→ Written problem: Pull out the items from the very first line down to the line containing "green hexagon: rotated 4 degrees clockwise", both included, and reproduce them word for word.

======== Data for this exercise ========

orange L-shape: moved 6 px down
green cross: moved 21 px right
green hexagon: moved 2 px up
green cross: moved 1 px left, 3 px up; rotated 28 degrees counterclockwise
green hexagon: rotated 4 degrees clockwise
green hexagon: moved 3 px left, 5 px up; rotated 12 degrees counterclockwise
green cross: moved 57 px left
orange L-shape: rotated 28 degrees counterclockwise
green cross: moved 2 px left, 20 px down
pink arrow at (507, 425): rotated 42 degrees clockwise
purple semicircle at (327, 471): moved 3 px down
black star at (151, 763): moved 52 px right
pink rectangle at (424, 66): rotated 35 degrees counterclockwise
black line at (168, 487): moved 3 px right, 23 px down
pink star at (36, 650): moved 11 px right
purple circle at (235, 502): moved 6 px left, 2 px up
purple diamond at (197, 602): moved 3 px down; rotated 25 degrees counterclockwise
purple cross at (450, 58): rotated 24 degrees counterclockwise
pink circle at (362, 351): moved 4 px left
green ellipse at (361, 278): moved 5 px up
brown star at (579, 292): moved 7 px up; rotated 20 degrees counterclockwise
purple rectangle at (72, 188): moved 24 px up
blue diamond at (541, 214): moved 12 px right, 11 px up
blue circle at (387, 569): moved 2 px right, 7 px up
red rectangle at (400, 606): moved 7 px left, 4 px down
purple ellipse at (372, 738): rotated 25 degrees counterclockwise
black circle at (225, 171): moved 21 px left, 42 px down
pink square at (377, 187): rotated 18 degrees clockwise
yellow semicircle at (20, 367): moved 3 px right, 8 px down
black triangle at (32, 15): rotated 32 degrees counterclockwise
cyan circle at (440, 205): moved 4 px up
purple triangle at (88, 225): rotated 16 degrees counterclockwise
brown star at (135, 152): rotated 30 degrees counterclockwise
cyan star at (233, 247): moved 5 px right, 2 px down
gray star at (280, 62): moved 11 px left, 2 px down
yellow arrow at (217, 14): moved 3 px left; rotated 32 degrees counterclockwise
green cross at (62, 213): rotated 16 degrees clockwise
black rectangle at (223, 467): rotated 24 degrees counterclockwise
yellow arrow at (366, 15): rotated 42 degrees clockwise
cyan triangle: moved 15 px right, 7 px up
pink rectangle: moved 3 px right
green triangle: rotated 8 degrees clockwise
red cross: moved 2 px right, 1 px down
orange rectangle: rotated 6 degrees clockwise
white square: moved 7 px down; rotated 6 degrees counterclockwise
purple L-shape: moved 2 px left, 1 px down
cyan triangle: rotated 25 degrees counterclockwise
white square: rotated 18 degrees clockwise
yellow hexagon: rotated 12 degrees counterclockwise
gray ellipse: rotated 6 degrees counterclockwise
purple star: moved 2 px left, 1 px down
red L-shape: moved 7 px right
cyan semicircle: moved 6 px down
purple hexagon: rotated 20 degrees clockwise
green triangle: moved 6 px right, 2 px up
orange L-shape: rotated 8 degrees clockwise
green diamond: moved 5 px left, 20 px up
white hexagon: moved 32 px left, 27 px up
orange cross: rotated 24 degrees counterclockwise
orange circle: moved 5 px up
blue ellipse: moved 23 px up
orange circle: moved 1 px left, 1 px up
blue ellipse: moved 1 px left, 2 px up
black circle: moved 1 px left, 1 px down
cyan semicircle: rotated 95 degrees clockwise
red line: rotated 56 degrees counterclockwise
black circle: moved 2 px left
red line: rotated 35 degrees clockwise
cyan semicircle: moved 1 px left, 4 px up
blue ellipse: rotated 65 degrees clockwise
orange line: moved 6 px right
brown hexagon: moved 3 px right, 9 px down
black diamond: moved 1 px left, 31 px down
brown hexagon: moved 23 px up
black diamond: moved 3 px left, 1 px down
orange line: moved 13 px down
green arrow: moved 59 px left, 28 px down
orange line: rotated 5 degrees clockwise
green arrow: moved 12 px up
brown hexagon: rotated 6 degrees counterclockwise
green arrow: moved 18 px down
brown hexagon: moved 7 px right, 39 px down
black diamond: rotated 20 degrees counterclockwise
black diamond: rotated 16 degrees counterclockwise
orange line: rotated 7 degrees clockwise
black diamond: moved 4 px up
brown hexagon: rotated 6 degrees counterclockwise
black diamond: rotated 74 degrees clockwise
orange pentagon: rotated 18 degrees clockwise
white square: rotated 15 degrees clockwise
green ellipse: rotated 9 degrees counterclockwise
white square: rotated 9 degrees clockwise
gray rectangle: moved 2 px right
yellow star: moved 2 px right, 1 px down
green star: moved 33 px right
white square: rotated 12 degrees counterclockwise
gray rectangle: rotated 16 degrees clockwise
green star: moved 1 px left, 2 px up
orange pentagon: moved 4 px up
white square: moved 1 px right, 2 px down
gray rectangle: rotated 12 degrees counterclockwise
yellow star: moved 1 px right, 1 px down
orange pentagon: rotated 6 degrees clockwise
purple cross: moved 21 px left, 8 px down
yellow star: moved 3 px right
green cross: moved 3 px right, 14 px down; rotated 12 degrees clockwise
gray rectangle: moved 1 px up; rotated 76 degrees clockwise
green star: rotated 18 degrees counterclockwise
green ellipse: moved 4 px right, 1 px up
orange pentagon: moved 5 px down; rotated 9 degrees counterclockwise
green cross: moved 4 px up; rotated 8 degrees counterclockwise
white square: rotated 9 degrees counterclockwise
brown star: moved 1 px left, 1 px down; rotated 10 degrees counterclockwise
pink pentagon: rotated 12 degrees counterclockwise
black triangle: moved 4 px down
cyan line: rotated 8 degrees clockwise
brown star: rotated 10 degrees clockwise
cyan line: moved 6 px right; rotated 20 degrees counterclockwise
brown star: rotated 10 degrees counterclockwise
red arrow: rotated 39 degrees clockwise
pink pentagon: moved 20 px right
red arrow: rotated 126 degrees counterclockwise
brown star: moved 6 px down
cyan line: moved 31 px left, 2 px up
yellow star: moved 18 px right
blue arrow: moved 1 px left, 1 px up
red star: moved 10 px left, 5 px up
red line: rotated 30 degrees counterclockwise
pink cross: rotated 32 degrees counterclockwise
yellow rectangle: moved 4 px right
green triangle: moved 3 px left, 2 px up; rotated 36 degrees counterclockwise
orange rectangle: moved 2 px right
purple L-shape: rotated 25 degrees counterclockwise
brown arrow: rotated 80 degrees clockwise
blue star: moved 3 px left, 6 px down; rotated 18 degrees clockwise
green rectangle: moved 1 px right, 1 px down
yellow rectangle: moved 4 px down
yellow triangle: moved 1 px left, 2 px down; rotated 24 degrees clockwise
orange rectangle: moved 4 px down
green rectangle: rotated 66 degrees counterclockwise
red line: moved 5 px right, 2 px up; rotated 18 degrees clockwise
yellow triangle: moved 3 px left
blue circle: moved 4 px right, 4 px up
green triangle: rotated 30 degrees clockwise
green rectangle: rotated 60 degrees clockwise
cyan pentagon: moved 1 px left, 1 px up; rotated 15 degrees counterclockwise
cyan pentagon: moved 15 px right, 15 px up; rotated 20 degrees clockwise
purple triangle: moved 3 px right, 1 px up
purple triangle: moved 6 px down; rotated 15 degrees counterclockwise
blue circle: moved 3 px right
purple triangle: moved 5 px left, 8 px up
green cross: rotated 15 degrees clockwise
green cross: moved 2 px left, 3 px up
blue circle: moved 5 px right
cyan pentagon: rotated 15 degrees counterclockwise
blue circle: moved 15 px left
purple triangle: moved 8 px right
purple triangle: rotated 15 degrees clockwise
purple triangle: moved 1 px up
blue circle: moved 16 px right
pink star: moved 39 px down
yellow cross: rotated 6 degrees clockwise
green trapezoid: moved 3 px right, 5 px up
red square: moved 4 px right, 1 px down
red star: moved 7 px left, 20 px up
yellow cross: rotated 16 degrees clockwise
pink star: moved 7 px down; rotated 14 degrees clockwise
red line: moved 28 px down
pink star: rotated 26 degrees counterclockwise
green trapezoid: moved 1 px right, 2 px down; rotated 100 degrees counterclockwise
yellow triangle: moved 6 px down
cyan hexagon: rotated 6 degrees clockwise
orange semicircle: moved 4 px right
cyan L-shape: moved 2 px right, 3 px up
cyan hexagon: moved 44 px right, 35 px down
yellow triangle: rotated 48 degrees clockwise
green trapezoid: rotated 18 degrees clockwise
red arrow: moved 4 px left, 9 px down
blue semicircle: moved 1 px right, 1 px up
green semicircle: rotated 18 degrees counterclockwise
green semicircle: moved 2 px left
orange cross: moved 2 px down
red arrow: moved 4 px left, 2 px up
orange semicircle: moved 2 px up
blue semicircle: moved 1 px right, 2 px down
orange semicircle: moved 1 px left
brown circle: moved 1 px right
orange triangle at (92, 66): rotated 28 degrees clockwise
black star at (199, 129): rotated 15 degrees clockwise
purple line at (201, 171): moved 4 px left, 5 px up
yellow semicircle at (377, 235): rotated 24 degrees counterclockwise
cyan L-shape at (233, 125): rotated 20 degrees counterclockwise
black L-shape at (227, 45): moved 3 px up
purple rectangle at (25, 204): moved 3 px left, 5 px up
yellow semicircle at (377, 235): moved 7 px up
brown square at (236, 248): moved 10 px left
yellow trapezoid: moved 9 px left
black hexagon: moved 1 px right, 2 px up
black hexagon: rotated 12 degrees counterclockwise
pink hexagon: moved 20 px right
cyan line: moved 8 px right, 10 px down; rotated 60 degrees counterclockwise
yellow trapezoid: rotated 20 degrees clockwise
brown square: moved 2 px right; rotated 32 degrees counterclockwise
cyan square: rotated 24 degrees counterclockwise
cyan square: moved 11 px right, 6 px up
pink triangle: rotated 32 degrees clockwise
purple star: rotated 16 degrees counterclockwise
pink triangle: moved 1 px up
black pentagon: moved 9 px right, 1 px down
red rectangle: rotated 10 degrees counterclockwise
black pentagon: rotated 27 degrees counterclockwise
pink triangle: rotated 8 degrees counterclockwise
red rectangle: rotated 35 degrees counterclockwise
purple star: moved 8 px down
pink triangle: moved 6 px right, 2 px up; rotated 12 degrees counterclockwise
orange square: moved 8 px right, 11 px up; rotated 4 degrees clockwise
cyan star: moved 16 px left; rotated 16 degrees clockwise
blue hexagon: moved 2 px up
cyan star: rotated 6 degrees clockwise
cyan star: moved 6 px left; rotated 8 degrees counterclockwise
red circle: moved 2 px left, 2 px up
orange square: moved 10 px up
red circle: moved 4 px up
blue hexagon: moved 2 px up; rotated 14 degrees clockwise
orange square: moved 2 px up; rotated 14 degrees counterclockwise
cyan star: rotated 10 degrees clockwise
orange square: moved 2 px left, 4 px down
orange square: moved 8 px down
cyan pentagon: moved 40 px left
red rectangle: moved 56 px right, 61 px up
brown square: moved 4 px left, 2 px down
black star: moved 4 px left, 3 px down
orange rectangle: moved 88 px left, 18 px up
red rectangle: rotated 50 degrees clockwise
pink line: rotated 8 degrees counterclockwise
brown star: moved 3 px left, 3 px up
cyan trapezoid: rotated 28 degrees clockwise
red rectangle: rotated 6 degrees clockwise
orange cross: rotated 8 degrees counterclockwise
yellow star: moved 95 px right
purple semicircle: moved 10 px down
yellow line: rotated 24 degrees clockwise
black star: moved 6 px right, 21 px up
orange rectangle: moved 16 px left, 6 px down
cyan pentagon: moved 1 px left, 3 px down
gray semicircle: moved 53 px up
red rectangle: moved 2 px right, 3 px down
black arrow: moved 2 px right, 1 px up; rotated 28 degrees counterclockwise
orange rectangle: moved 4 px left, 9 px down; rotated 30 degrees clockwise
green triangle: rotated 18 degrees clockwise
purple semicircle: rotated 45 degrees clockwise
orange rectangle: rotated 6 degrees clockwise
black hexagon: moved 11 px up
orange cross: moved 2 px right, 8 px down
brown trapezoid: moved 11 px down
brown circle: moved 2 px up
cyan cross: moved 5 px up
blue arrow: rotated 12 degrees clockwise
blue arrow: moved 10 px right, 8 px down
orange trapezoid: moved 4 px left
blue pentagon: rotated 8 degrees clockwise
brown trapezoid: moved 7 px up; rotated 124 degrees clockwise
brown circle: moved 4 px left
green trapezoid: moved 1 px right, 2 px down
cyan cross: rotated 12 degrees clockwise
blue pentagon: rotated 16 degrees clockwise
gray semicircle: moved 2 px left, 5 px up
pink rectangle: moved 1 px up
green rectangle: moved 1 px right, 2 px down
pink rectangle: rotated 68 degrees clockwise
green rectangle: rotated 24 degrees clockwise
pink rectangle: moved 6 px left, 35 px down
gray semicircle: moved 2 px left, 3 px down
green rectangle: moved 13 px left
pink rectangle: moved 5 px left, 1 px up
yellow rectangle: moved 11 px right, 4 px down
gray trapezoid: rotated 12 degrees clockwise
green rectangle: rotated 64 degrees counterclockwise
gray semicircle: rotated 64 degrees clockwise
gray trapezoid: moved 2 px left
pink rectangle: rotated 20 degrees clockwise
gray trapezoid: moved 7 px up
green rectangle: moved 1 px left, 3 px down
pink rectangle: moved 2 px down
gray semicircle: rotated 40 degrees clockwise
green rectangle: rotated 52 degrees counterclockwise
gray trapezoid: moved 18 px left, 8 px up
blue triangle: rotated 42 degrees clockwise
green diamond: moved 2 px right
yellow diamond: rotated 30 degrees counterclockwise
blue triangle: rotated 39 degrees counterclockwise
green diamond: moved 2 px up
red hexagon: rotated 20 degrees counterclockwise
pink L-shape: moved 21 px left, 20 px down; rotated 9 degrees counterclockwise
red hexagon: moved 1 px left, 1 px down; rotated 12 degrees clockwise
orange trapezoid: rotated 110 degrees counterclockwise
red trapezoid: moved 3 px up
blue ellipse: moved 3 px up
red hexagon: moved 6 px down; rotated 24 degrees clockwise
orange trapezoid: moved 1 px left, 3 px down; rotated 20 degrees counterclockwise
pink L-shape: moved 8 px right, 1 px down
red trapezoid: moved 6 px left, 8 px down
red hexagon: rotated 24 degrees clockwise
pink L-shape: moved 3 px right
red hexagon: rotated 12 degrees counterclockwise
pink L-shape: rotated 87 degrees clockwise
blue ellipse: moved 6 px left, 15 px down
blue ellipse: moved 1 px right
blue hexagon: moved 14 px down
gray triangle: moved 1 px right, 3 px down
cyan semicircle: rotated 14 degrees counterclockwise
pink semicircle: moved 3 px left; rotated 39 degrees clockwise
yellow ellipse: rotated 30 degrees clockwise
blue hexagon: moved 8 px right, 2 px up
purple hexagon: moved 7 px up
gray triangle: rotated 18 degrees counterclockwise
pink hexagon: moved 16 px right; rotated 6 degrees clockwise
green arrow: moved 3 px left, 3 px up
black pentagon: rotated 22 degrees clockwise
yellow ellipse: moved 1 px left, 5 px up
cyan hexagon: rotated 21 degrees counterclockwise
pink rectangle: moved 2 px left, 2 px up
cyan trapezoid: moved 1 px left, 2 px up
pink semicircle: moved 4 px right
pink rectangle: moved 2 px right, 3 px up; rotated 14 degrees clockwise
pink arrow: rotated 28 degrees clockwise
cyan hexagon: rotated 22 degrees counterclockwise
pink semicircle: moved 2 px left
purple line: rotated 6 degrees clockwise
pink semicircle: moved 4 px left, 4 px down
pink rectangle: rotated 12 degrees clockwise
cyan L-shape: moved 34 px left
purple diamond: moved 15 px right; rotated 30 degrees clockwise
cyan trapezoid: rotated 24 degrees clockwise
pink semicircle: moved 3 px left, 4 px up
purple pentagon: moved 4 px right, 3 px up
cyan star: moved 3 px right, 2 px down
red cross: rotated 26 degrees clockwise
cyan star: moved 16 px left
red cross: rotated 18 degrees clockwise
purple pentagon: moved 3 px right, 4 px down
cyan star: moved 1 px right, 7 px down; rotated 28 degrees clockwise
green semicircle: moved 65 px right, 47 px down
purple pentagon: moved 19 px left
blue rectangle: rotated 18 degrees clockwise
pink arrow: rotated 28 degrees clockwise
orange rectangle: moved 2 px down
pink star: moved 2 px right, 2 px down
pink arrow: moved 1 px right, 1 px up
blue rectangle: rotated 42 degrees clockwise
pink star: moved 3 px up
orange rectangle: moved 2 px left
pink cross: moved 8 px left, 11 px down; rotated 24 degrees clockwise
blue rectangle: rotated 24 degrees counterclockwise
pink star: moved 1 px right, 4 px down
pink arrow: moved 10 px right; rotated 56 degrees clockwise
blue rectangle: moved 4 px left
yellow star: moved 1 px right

========

→ Result of this exercise:
orange L-shape: moved 6 px down
green cross: moved 21 px right
green hexagon: moved 2 px up
green cross: moved 1 px left, 3 px up; rotated 28 degrees counterclockwise
green hexagon: rotated 4 degrees clockwise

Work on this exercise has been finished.